## GOAL OF THE EXERCISE
Write out every line of the data below exactly as given.

Collected data entries

╔══

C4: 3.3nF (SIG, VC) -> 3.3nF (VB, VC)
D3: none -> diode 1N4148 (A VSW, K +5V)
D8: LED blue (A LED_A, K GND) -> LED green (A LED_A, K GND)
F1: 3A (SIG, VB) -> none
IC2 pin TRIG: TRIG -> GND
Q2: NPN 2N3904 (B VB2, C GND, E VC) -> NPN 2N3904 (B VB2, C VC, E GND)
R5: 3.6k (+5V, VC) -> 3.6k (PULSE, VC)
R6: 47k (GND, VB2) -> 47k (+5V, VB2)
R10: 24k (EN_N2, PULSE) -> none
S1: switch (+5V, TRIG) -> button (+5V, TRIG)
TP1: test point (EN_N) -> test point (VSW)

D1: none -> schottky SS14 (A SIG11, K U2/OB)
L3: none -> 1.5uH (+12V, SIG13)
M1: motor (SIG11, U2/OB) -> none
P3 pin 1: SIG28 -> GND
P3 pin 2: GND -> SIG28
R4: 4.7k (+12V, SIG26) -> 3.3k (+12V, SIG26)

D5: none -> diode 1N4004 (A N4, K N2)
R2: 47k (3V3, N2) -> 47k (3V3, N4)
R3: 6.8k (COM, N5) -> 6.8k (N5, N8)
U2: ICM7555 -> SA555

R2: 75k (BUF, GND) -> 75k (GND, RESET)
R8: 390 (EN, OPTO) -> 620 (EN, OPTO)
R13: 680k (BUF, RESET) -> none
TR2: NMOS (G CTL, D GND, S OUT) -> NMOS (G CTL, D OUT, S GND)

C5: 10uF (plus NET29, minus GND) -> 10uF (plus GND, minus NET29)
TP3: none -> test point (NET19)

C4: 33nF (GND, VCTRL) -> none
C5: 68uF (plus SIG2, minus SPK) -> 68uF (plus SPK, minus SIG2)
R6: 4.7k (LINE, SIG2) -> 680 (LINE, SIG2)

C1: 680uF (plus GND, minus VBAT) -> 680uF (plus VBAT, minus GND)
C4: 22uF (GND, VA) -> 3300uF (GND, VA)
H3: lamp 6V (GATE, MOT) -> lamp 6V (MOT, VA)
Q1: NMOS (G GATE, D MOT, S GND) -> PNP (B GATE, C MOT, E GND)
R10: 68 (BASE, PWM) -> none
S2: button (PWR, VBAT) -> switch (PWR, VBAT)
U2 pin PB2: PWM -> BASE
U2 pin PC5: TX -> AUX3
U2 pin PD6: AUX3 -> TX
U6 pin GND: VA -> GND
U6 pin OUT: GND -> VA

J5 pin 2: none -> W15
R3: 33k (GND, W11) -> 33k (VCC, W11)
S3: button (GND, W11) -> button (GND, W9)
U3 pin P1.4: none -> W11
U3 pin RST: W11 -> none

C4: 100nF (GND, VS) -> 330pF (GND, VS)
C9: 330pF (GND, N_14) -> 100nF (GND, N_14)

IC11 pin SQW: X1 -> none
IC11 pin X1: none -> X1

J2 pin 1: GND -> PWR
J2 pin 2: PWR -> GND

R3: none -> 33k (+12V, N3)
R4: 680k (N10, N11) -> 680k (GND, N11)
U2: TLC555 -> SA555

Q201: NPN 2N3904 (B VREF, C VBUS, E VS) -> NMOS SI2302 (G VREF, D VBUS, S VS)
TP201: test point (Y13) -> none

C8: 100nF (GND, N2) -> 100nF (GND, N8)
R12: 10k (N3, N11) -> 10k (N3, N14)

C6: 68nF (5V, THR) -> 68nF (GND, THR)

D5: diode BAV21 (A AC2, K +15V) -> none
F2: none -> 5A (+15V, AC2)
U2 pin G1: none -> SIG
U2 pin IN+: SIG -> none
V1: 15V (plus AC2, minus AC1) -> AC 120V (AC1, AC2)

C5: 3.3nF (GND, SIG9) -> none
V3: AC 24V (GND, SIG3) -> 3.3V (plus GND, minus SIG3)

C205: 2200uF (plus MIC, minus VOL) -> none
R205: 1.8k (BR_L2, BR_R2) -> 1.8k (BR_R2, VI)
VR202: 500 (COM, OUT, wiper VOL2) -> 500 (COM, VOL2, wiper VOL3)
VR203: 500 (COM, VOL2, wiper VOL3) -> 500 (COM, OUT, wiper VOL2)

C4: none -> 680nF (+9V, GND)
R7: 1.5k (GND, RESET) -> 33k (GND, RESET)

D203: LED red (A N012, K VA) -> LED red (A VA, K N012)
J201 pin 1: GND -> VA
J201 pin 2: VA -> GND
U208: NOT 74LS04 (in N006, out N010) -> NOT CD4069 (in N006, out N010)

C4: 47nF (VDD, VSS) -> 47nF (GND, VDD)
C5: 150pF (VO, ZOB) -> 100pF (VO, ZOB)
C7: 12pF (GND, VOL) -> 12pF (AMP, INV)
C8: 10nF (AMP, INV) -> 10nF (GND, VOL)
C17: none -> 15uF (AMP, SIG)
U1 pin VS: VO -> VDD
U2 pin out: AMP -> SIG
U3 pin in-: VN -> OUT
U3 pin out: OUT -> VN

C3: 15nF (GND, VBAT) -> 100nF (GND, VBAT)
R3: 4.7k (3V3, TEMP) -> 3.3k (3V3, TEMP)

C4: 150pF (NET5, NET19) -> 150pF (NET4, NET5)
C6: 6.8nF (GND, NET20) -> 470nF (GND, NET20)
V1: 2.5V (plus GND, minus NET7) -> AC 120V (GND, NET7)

╚══

## EXERCISE RESPONSE
C4: 3.3nF (SIG, VC) -> 3.3nF (VB, VC)
D3: none -> diode 1N4148 (A VSW, K +5V)
D8: LED blue (A LED_A, K GND) -> LED green (A LED_A, K GND)
F1: 3A (SIG, VB) -> none
IC2 pin TRIG: TRIG -> GND
Q2: NPN 2N3904 (B VB2, C GND, E VC) -> NPN 2N3904 (B VB2, C VC, E GND)
R5: 3.6k (+5V, VC) -> 3.6k (PULSE, VC)
R6: 47k (GND, VB2) -> 47k (+5V, VB2)
R10: 24k (EN_N2, PULSE) -> none
S1: switch (+5V, TRIG) -> button (+5V, TRIG)
TP1: test point (EN_N) -> test point (VSW)

D1: none -> schottky SS14 (A SIG11, K U2/OB)
L3: none -> 1.5uH (+12V, SIG13)
M1: motor (SIG11, U2/OB) -> none
P3 pin 1: SIG28 -> GND
P3 pin 2: GND -> SIG28
R4: 4.7k (+12V, SIG26) -> 3.3k (+12V, SIG26)

D5: none -> diode 1N4004 (A N4, K N2)
R2: 47k (3V3, N2) -> 47k (3V3, N4)
R3: 6.8k (COM, N5) -> 6.8k (N5, N8)
U2: ICM7555 -> SA555

R2: 75k (BUF, GND) -> 75k (GND, RESET)
R8: 390 (EN, OPTO) -> 620 (EN, OPTO)
R13: 680k (BUF, RESET) -> none
TR2: NMOS (G CTL, D GND, S OUT) -> NMOS (G CTL, D OUT, S GND)

C5: 10uF (plus NET29, minus GND) -> 10uF (plus GND, minus NET29)
TP3: none -> test point (NET19)

C4: 33nF (GND, VCTRL) -> none
C5: 68uF (plus SIG2, minus SPK) -> 68uF (plus SPK, minus SIG2)
R6: 4.7k (LINE, SIG2) -> 680 (LINE, SIG2)

C1: 680uF (plus GND, minus VBAT) -> 680uF (plus VBAT, minus GND)
C4: 22uF (GND, VA) -> 3300uF (GND, VA)
H3: lamp 6V (GATE, MOT) -> lamp 6V (MOT, VA)
Q1: NMOS (G GATE, D MOT, S GND) -> PNP (B GATE, C MOT, E GND)
R10: 68 (BASE, PWM) -> none
S2: button (PWR, VBAT) -> switch (PWR, VBAT)
U2 pin PB2: PWM -> BASE
U2 pin PC5: TX -> AUX3
U2 pin PD6: AUX3 -> TX
U6 pin GND: VA -> GND
U6 pin OUT: GND -> VA

J5 pin 2: none -> W15
R3: 33k (GND, W11) -> 33k (VCC, W11)
S3: button (GND, W11) -> button (GND, W9)
U3 pin P1.4: none -> W11
U3 pin RST: W11 -> none

C4: 100nF (GND, VS) -> 330pF (GND, VS)
C9: 330pF (GND, N_14) -> 100nF (GND, N_14)

IC11 pin SQW: X1 -> none
IC11 pin X1: none -> X1

J2 pin 1: GND -> PWR
J2 pin 2: PWR -> GND

R3: none -> 33k (+12V, N3)
R4: 680k (N10, N11) -> 680k (GND, N11)
U2: TLC555 -> SA555

Q201: NPN 2N3904 (B VREF, C VBUS, E VS) -> NMOS SI2302 (G VREF, D VBUS, S VS)
TP201: test point (Y13) -> none

C8: 100nF (GND, N2) -> 100nF (GND, N8)
R12: 10k (N3, N11) -> 10k (N3, N14)

C6: 68nF (5V, THR) -> 68nF (GND, THR)

D5: diode BAV21 (A AC2, K +15V) -> none
F2: none -> 5A (+15V, AC2)
U2 pin G1: none -> SIG
U2 pin IN+: SIG -> none
V1: 15V (plus AC2, minus AC1) -> AC 120V (AC1, AC2)

C5: 3.3nF (GND, SIG9) -> none
V3: AC 24V (GND, SIG3) -> 3.3V (plus GND, minus SIG3)

C205: 2200uF (plus MIC, minus VOL) -> none
R205: 1.8k (BR_L2, BR_R2) -> 1.8k (BR_R2, VI)
VR202: 500 (COM, OUT, wiper VOL2) -> 500 (COM, VOL2, wiper VOL3)
VR203: 500 (COM, VOL2, wiper VOL3) -> 500 (COM, OUT, wiper VOL2)

C4: none -> 680nF (+9V, GND)
R7: 1.5k (GND, RESET) -> 33k (GND, RESET)

D203: LED red (A N012, K VA) -> LED red (A VA, K N012)
J201 pin 1: GND -> VA
J201 pin 2: VA -> GND
U208: NOT 74LS04 (in N006, out N010) -> NOT CD4069 (in N006, out N010)

C4: 47nF (VDD, VSS) -> 47nF (GND, VDD)
C5: 150pF (VO, ZOB) -> 100pF (VO, ZOB)
C7: 12pF (GND, VOL) -> 12pF (AMP, INV)
C8: 10nF (AMP, INV) -> 10nF (GND, VOL)
C17: none -> 15uF (AMP, SIG)
U1 pin VS: VO -> VDD
U2 pin out: AMP -> SIG
U3 pin in-: VN -> OUT
U3 pin out: OUT -> VN

C3: 15nF (GND, VBAT) -> 100nF (GND, VBAT)
R3: 4.7k (3V3, TEMP) -> 3.3k (3V3, TEMP)

C4: 150pF (NET5, NET19) -> 150pF (NET4, NET5)
C6: 6.8nF (GND, NET20) -> 470nF (GND, NET20)
V1: 2.5V (plus GND, minus NET7) -> AC 120V (GND, NET7)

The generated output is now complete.